Top of Data extracts
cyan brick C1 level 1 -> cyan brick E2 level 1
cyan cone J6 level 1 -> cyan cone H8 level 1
Bottom of Data extracts
Top of Data extracts
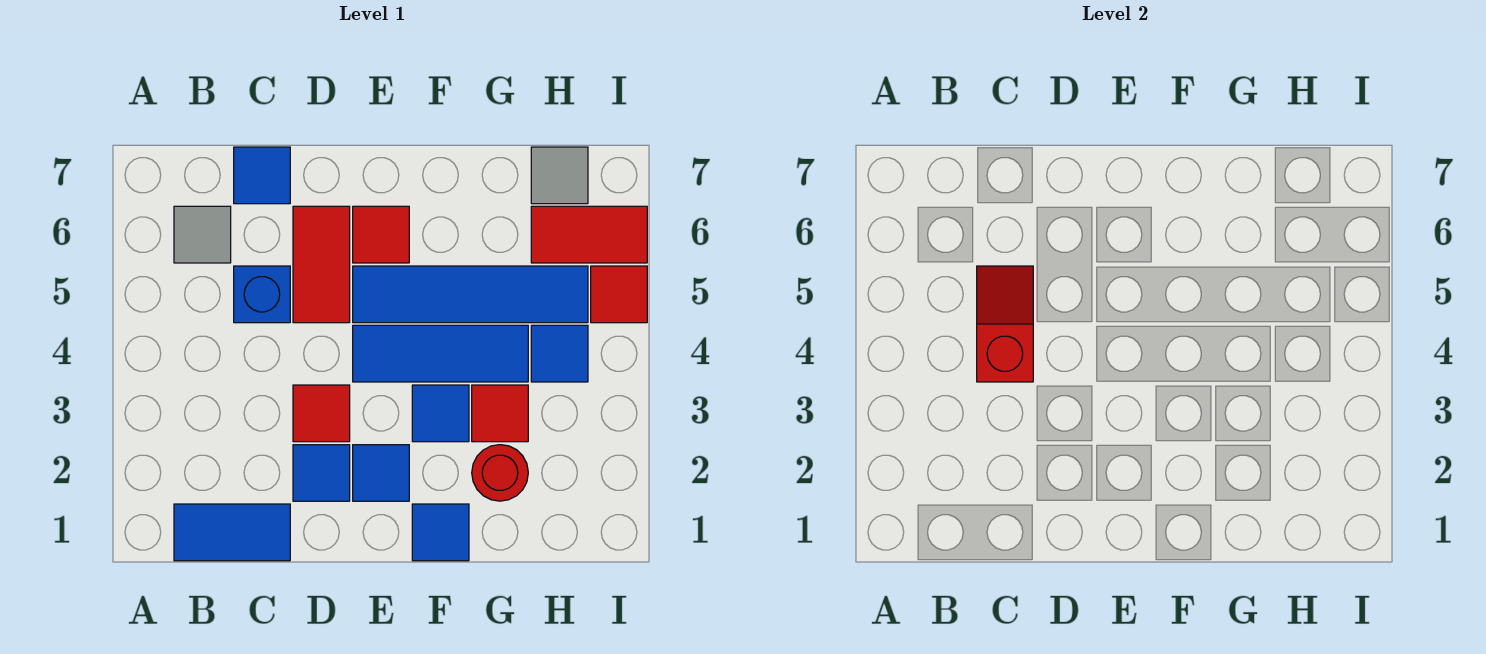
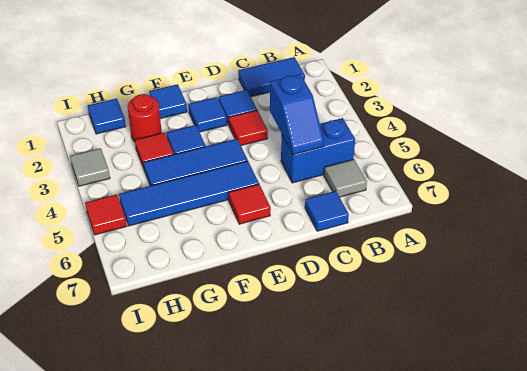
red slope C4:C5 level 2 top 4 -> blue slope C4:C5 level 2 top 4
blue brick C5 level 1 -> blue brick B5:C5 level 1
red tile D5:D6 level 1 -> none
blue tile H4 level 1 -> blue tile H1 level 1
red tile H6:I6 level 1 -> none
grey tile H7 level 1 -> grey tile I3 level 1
Bottom of Data extracts
Top of Data extracts
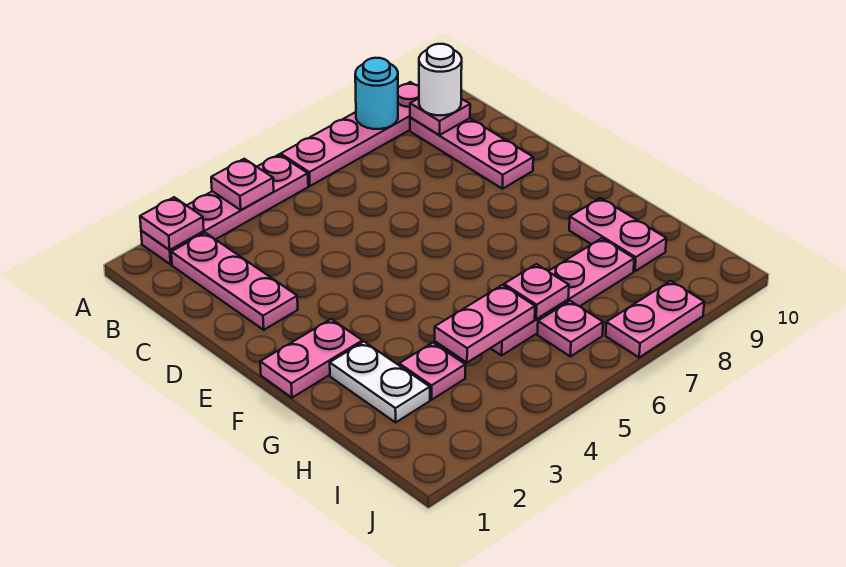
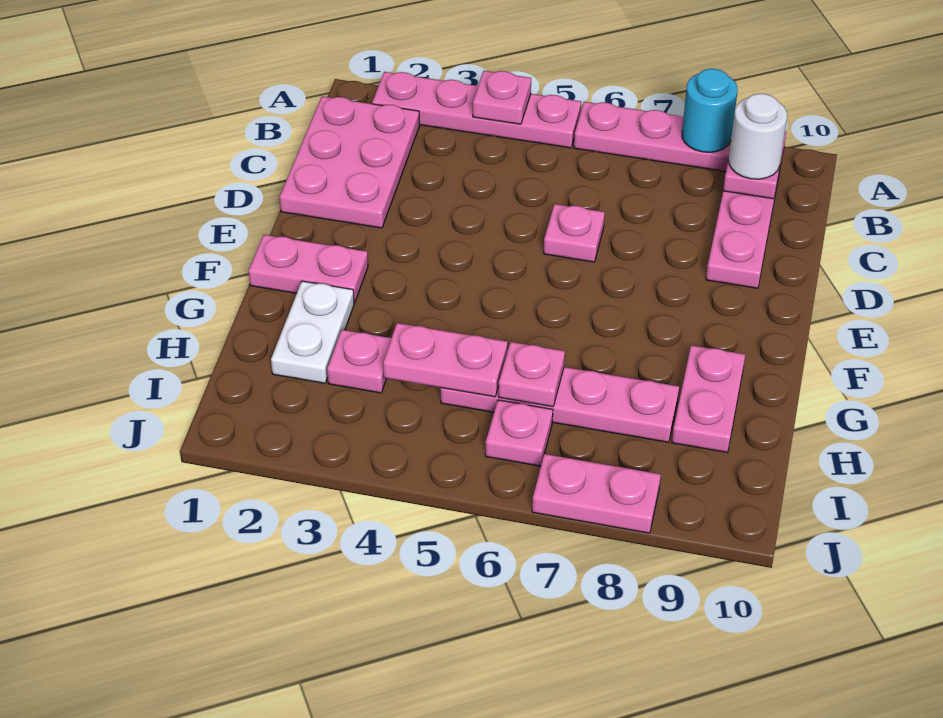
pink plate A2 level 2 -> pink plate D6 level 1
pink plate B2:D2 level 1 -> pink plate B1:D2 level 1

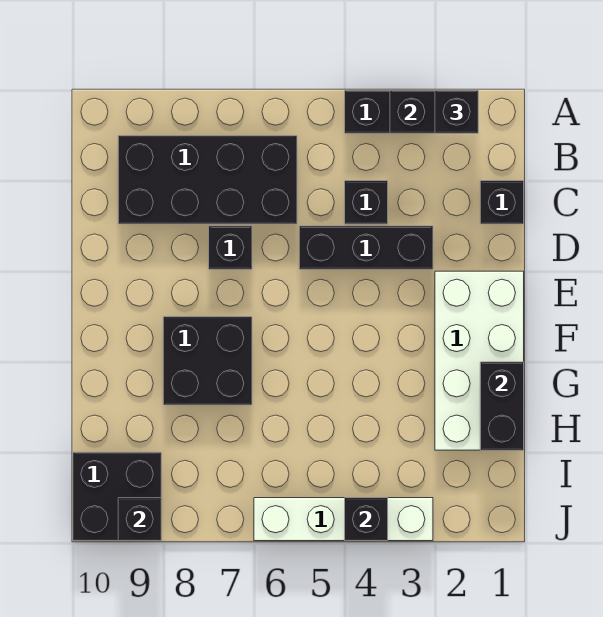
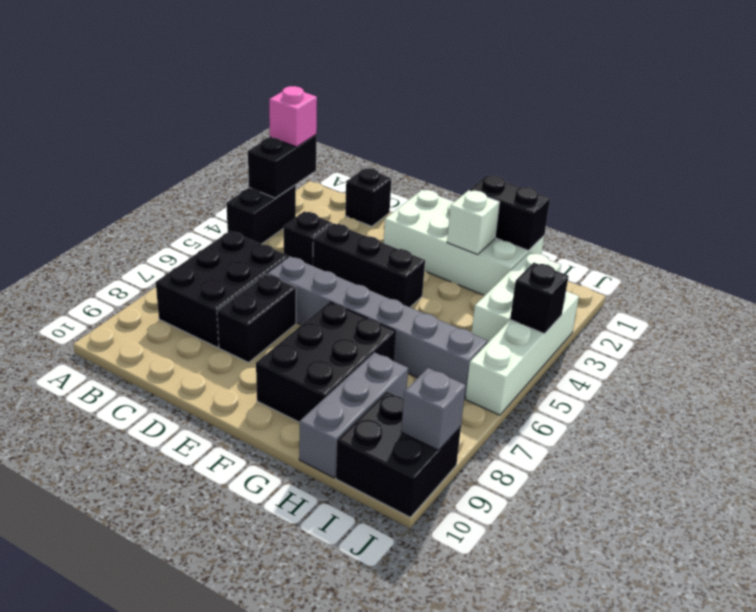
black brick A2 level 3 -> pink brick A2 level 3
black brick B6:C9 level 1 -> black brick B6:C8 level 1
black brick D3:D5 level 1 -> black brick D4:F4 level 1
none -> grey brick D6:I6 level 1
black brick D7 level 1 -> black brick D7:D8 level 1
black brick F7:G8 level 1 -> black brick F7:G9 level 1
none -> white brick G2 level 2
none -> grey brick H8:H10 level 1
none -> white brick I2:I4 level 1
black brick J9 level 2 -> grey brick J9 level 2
Bottom of Data extracts
What you should do - Going back over the entries above, copy word for word every line from the one that has "blue tile H4 level 1 -> blue tile H1 level 1" on through the one that has "grey tile H7 level 1 -> grey tile I3 level 1".

Solution for this task -
blue tile H4 level 1 -> blue tile H1 level 1
red tile H6:I6 level 1 -> none
grey tile H7 level 1 -> grey tile I3 level 1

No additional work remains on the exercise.